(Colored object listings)

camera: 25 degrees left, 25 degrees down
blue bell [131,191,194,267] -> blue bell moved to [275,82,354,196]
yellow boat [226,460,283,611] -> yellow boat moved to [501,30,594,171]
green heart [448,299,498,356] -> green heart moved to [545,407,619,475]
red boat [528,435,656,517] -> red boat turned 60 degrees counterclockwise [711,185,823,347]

==

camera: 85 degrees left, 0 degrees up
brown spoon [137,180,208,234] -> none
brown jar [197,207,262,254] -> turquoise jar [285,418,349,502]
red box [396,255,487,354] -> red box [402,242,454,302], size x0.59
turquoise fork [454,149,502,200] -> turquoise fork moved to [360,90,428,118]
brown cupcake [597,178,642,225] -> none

■ What this task involves ■
Keeping every character as it is, restate the lines above that run from the line with "brown jar [197,207,262,254]" through the line with "brown cupcake [597,178,642,225] -> none", both included, and nothing else.

■ Result of the exercise ■
brown jar [197,207,262,254] -> turquoise jar [285,418,349,502]
red box [396,255,487,354] -> red box [402,242,454,302], size x0.59
turquoise fork [454,149,502,200] -> turquoise fork moved to [360,90,428,118]
brown cupcake [597,178,642,225] -> none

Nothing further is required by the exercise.